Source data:
+===+

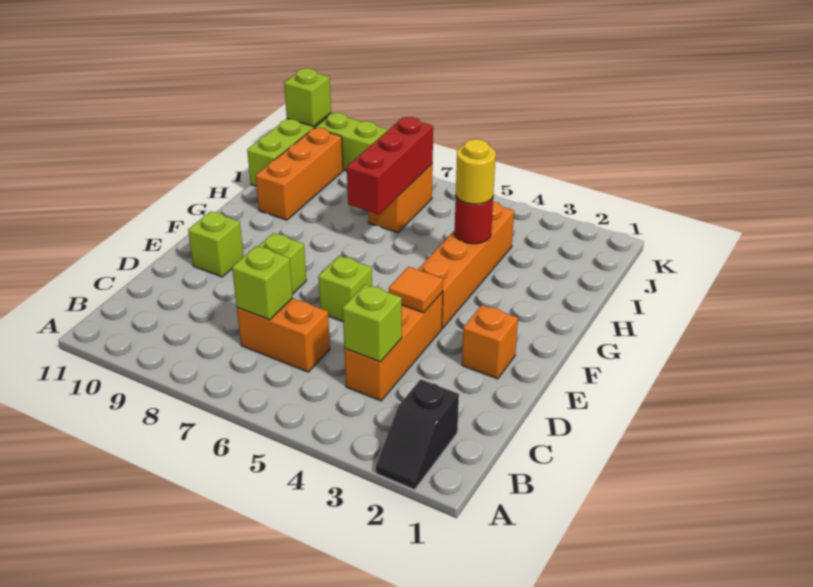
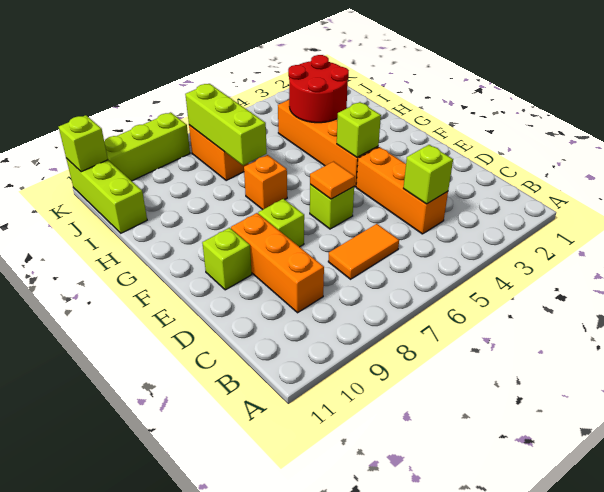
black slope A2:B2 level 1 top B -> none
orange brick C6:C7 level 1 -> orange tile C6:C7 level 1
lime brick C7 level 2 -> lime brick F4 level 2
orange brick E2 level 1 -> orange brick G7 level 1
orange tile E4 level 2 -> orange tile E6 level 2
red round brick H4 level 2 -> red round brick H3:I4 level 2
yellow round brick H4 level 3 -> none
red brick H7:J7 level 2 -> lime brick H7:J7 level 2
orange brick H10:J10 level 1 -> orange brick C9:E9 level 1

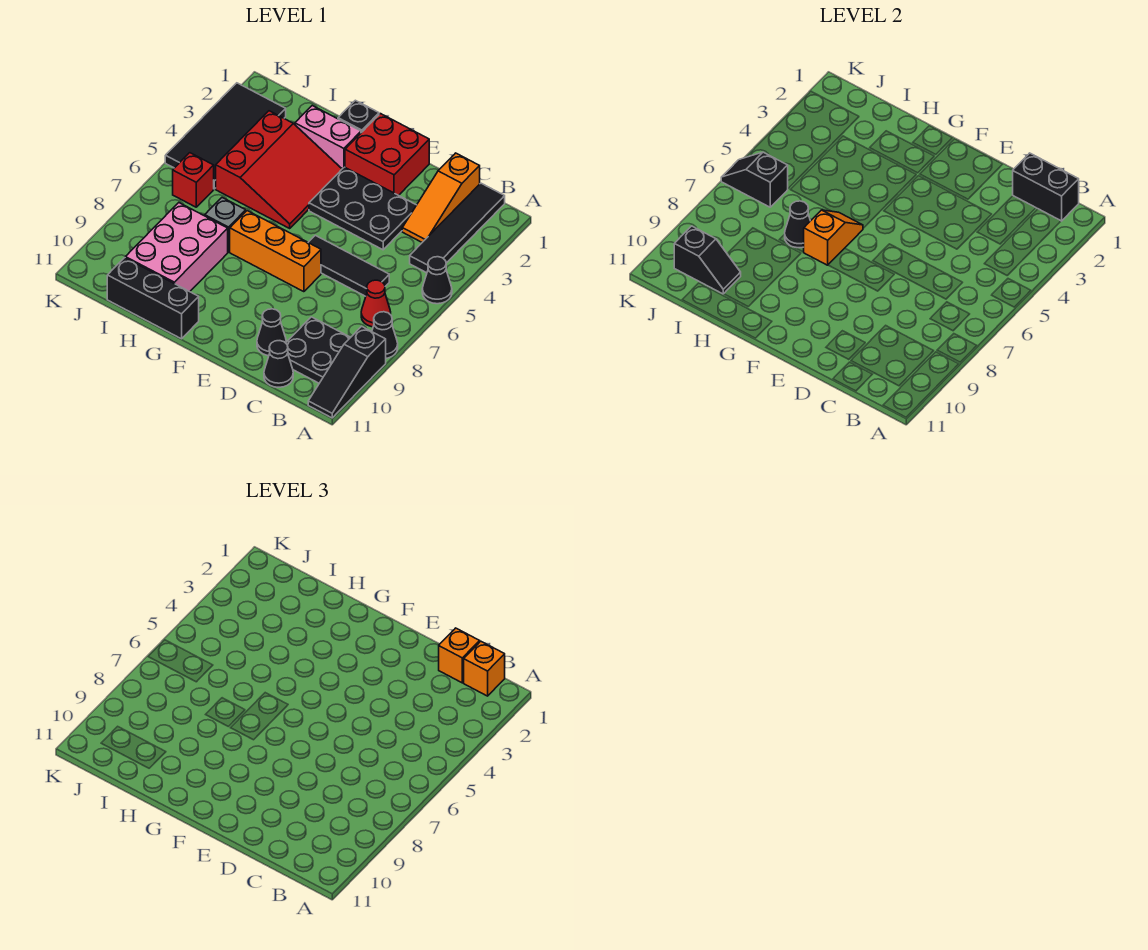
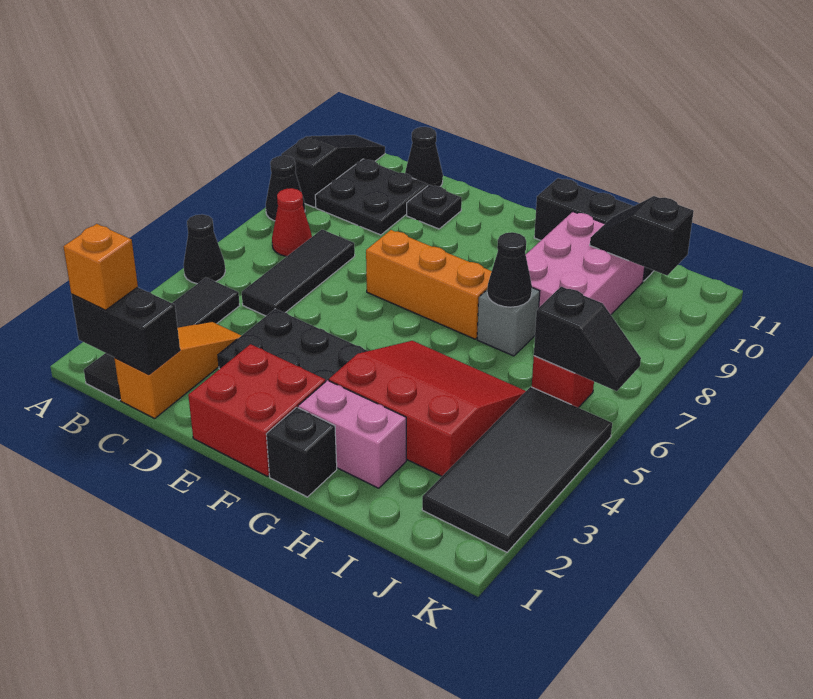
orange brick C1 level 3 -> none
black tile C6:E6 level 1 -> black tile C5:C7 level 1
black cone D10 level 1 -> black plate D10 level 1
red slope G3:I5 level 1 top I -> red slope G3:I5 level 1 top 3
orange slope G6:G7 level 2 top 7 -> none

+===+

Work to be completed →
Restate each entry verbatim and skip every image.

Answer box →
black slope A2:B2 level 1 top B -> none
orange brick C6:C7 level 1 -> orange tile C6:C7 level 1
lime brick C7 level 2 -> lime brick F4 level 2
orange brick E2 level 1 -> orange brick G7 level 1
orange tile E4 level 2 -> orange tile E6 level 2
red round brick H4 level 2 -> red round brick H3:I4 level 2
yellow round brick H4 level 3 -> none
red brick H7:J7 level 2 -> lime brick H7:J7 level 2
orange brick H10:J10 level 1 -> orange brick C9:E9 level 1

orange brick C1 level 3 -> none
black tile C6:E6 level 1 -> black tile C5:C7 level 1
black cone D10 level 1 -> black plate D10 level 1
red slope G3:I5 level 1 top I -> red slope G3:I5 level 1 top 3
orange slope G6:G7 level 2 top 7 -> none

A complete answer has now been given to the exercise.